- Opening Delimiter -
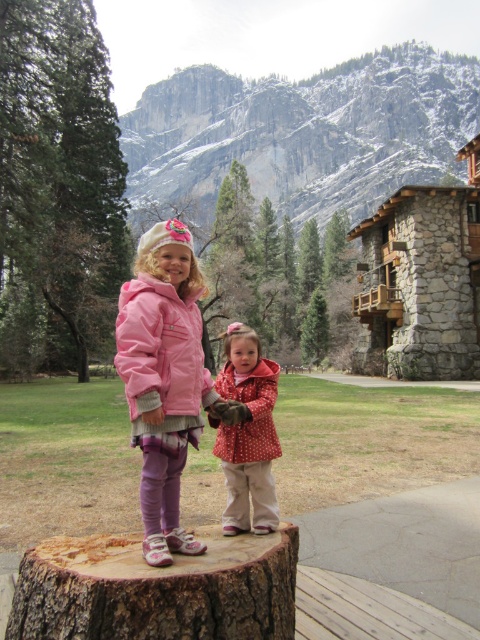
Question: Can you confirm if matte pink jacket at center is positioned below polka dot fabric coat at center?

Choices:
 (A) yes
 (B) no

Answer: (B)

Question: Is brown rough tree stump at lower center positioned before polka dot fabric jacket at center?

Choices:
 (A) yes
 (B) no

Answer: (A)

Question: Which object is closer to the camera taking this photo?

Choices:
 (A) polka dot fabric coat at center
 (B) polka dot fabric jacket at center
 (C) brown rough tree stump at lower center
 (D) pink fleece jacket at center

Answer: (C)

Question: Which point is farther from the camera taking this photo?

Choices:
 (A) (124, 344)
 (B) (286, 561)
 (C) (192, 353)
 (D) (242, 461)

Answer: (D)

Question: Considering the relative positions of brown rough tree stump at lower center and pink fleece jacket at center in the image provided, where is brown rough tree stump at lower center located with respect to pink fleece jacket at center?

Choices:
 (A) right
 (B) left

Answer: (A)

Question: Which point is closer to the camera taking this photo?

Choices:
 (A) (264, 420)
 (B) (170, 365)
 (C) (262, 387)
 (D) (215, 536)

Answer: (D)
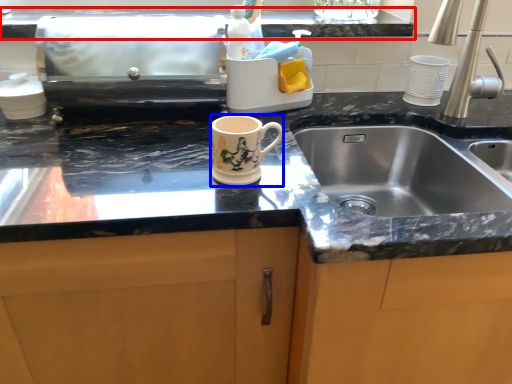
Question: Which point is further to the camera, countertop (highlighted by a red box) or mug (highlighted by a blue box)?

Choices:
 (A) countertop
 (B) mug

Answer: (A)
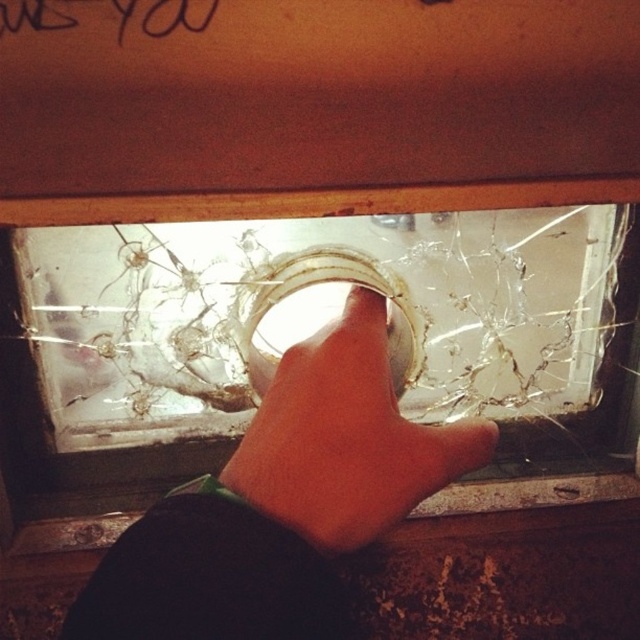
You are a repair technician assessing a damaged window. You notice the transparent glass window at center and the light skin hand at center in the image. Based on their sizes, can you determine if the hand is entirely within the boundaries of the window?

The transparent glass window at center is wider than the light skin hand at center, so the hand is entirely within the boundaries of the window.

Consider the image. You are a repair technician assessing a damaged glass panel. The glass is part of a wooden framed window. You notice a point marked at coordinates (282, 502). Based on the scene description, what object or feature does this point correspond to?

The point at coordinates (282, 502) corresponds to the light skin hand at center, indicating where the hand is touching the damaged glass surface.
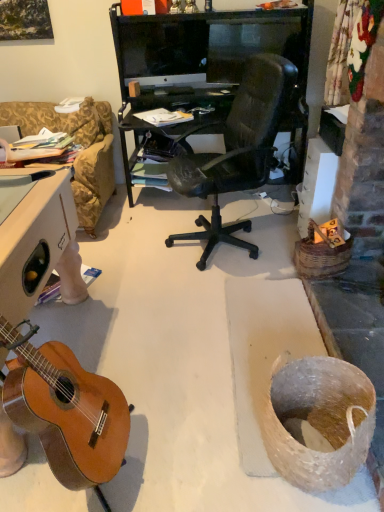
- Closing Delimiter -
→ **Task objective**
Retype every line of the listing above word for word, leaving out the pictures.

→ **Task solution**
Question: Can you confirm if matte pink jacket at center is positioned below polka dot fabric coat at center?

Choices:
 (A) yes
 (B) no

Answer: (B)

Question: Is brown rough tree stump at lower center positioned before polka dot fabric jacket at center?

Choices:
 (A) yes
 (B) no

Answer: (A)

Question: Which object is closer to the camera taking this photo?

Choices:
 (A) polka dot fabric coat at center
 (B) polka dot fabric jacket at center
 (C) brown rough tree stump at lower center
 (D) pink fleece jacket at center

Answer: (C)

Question: Which point is farther from the camera taking this photo?

Choices:
 (A) (124, 344)
 (B) (286, 561)
 (C) (192, 353)
 (D) (242, 461)

Answer: (D)

Question: Considering the relative positions of brown rough tree stump at lower center and pink fleece jacket at center in the image provided, where is brown rough tree stump at lower center located with respect to pink fleece jacket at center?

Choices:
 (A) right
 (B) left

Answer: (A)

Question: Which point is closer to the camera taking this photo?

Choices:
 (A) (264, 420)
 (B) (170, 365)
 (C) (262, 387)
 (D) (215, 536)

Answer: (D)
Question: Which point is further to the camera, countertop (highlighted by a red box) or mug (highlighted by a blue box)?

Choices:
 (A) countertop
 (B) mug

Answer: (A)
You are a repair technician assessing a damaged window. You notice the transparent glass window at center and the light skin hand at center in the image. Based on their sizes, can you determine if the hand is entirely within the boundaries of the window?

The transparent glass window at center is wider than the light skin hand at center, so the hand is entirely within the boundaries of the window.

Consider the image. You are a repair technician assessing a damaged glass panel. The glass is part of a wooden framed window. You notice a point marked at coordinates (282, 502). Based on the scene description, what object or feature does this point correspond to?

The point at coordinates (282, 502) corresponds to the light skin hand at center, indicating where the hand is touching the damaged glass surface.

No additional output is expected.